[Two-dimensional motion records]
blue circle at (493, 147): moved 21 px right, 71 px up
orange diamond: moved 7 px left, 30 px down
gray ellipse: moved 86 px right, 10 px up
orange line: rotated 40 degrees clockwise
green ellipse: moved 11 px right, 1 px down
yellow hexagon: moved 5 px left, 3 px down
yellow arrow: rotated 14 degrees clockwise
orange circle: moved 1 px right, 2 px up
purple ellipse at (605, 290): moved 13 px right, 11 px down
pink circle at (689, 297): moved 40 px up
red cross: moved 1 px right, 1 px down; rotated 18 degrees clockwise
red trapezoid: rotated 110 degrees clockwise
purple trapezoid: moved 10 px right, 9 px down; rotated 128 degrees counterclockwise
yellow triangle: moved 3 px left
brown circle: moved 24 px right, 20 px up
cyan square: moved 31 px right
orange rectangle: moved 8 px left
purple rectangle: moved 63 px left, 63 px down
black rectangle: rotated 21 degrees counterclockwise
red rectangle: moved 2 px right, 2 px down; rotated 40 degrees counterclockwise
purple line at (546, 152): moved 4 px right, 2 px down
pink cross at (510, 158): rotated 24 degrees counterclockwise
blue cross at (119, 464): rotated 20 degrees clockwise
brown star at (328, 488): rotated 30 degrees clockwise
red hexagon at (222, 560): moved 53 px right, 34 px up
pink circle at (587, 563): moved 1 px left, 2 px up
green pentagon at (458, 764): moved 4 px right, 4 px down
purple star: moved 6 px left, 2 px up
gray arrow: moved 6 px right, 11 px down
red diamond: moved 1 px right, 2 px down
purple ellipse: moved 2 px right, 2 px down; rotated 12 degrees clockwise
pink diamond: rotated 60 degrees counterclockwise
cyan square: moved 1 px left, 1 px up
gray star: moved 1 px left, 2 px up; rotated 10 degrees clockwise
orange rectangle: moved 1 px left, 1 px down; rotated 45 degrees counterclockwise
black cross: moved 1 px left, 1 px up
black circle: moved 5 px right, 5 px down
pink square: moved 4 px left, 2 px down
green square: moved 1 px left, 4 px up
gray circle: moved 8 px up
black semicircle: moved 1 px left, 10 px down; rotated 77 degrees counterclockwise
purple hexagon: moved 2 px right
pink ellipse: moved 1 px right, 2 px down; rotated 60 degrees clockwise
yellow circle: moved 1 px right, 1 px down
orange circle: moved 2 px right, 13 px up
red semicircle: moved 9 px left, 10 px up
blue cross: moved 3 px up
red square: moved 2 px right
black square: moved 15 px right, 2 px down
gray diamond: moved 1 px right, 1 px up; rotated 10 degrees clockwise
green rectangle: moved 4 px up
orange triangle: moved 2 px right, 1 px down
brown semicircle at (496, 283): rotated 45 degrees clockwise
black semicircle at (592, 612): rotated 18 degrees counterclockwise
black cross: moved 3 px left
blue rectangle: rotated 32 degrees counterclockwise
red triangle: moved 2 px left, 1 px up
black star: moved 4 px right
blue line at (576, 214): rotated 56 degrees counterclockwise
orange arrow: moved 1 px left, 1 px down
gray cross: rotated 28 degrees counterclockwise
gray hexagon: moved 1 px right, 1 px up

* **What is required**: Up to and including the line that contains "yellow triangle: moved 3 px left", output the records above exactly, beginning with their first line.

* **Written response**:
blue circle at (493, 147): moved 21 px right, 71 px up
orange diamond: moved 7 px left, 30 px down
gray ellipse: moved 86 px right, 10 px up
orange line: rotated 40 degrees clockwise
green ellipse: moved 11 px right, 1 px down
yellow hexagon: moved 5 px left, 3 px down
yellow arrow: rotated 14 degrees clockwise
orange circle: moved 1 px right, 2 px up
purple ellipse at (605, 290): moved 13 px right, 11 px down
pink circle at (689, 297): moved 40 px up
red cross: moved 1 px right, 1 px down; rotated 18 degrees clockwise
red trapezoid: rotated 110 degrees clockwise
purple trapezoid: moved 10 px right, 9 px down; rotated 128 degrees counterclockwise
yellow triangle: moved 3 px left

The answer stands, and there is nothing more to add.